Copy all entries exactly, and wherever an entry holds a picture, leave that picture out.
───── INPUT
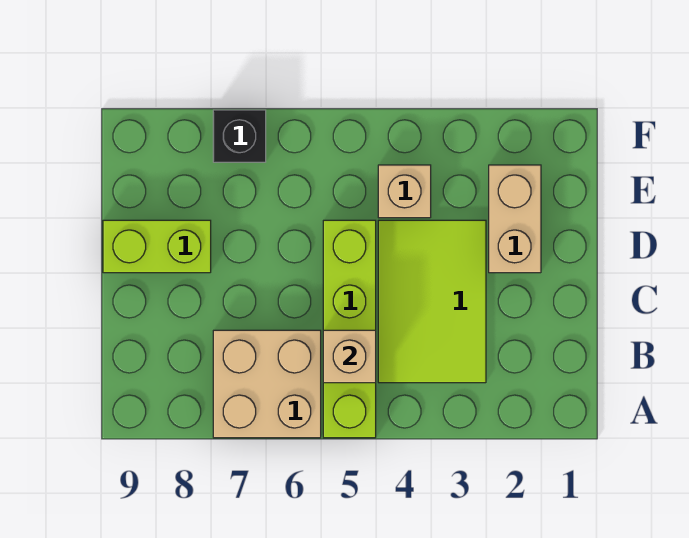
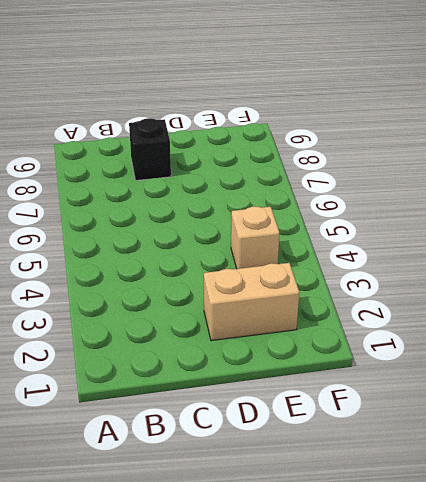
black brick C8 level 1 -> black brick F7 level 1
none -> lime brick A5:D5 level 1
none -> tan brick A6:B7 level 1

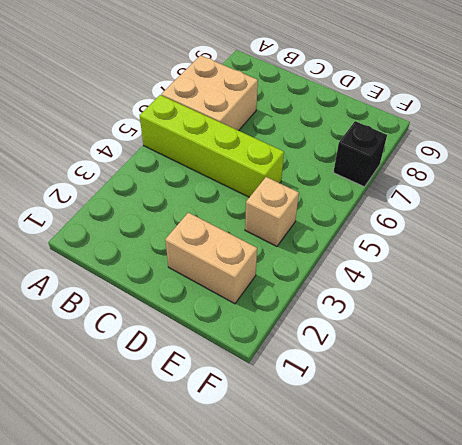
none -> lime tile B3:D4 level 1
none -> lime brick D8:D9 level 1

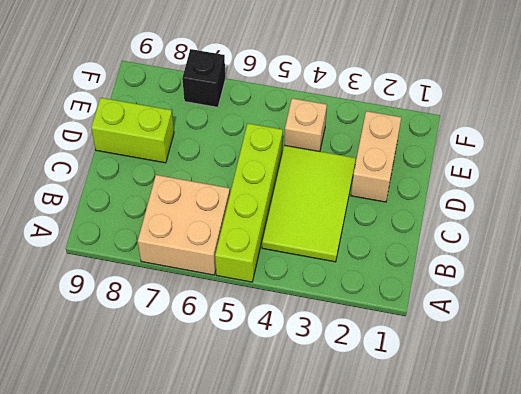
none -> tan brick B5 level 2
──────────
OUTPUT OF THE EXERCISE:
black brick C8 level 1 -> black brick F7 level 1
none -> lime brick A5:D5 level 1
none -> tan brick A6:B7 level 1

none -> lime tile B3:D4 level 1
none -> lime brick D8:D9 level 1

none -> tan brick B5 level 2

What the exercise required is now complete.